Data listing:
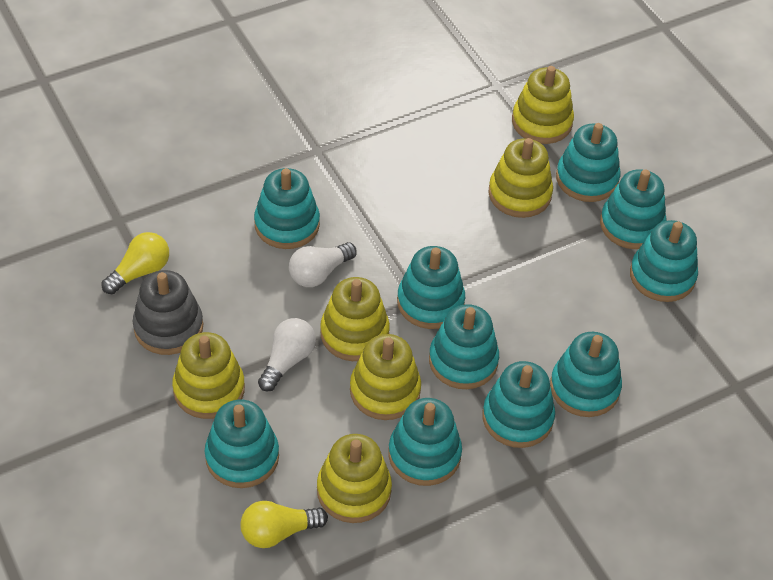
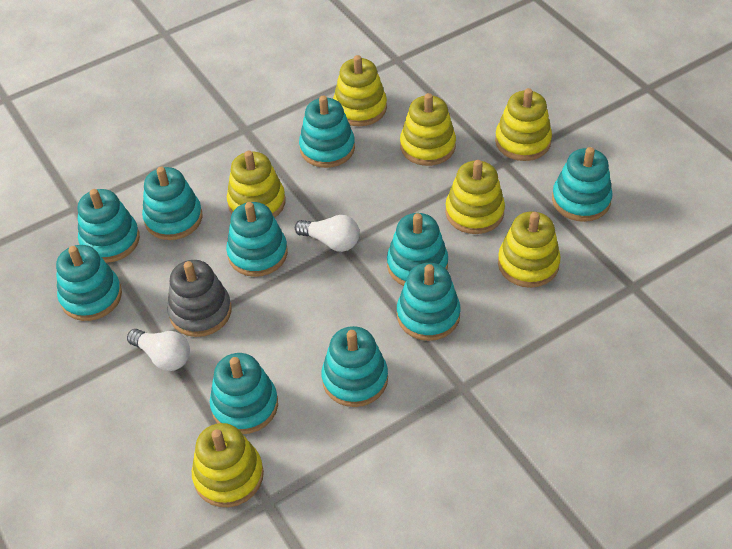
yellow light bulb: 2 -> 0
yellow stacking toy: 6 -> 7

* * *

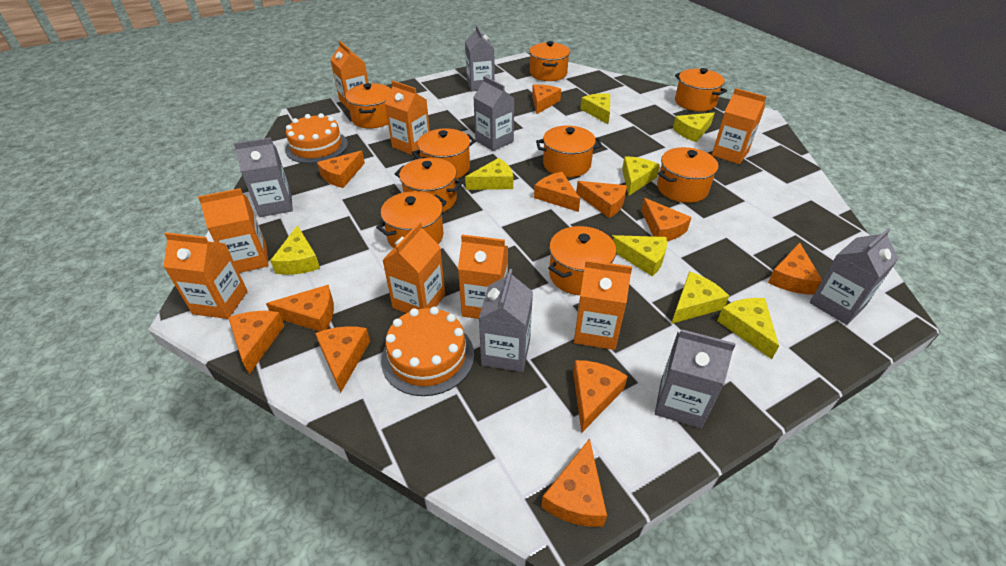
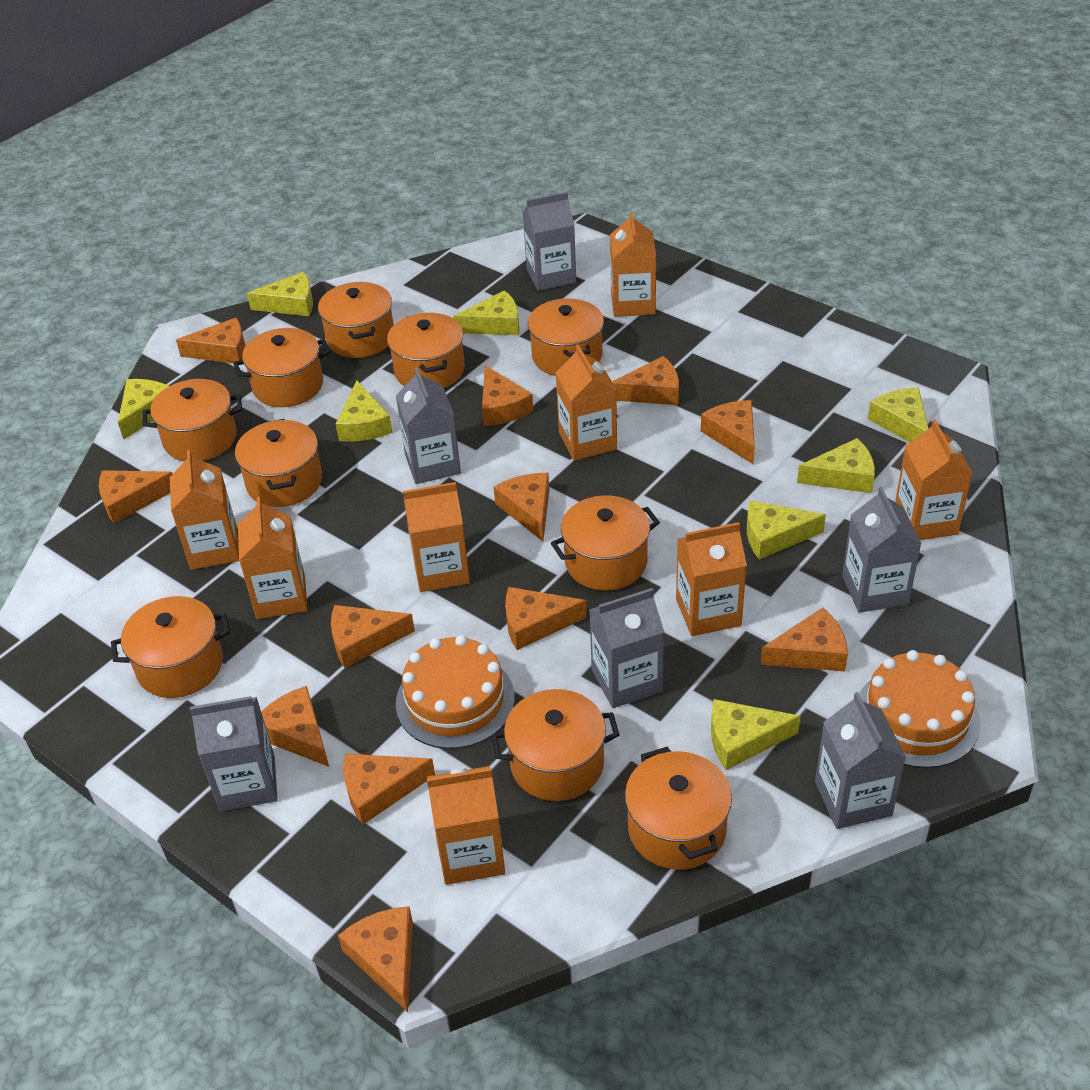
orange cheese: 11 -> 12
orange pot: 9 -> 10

...

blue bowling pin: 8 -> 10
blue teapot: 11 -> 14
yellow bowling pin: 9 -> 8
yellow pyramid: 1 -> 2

How to complete this task:
Could you report every line of the material that contains the string "blue"?

Output for this task:
blue bowling pin: 8 -> 10
blue teapot: 11 -> 14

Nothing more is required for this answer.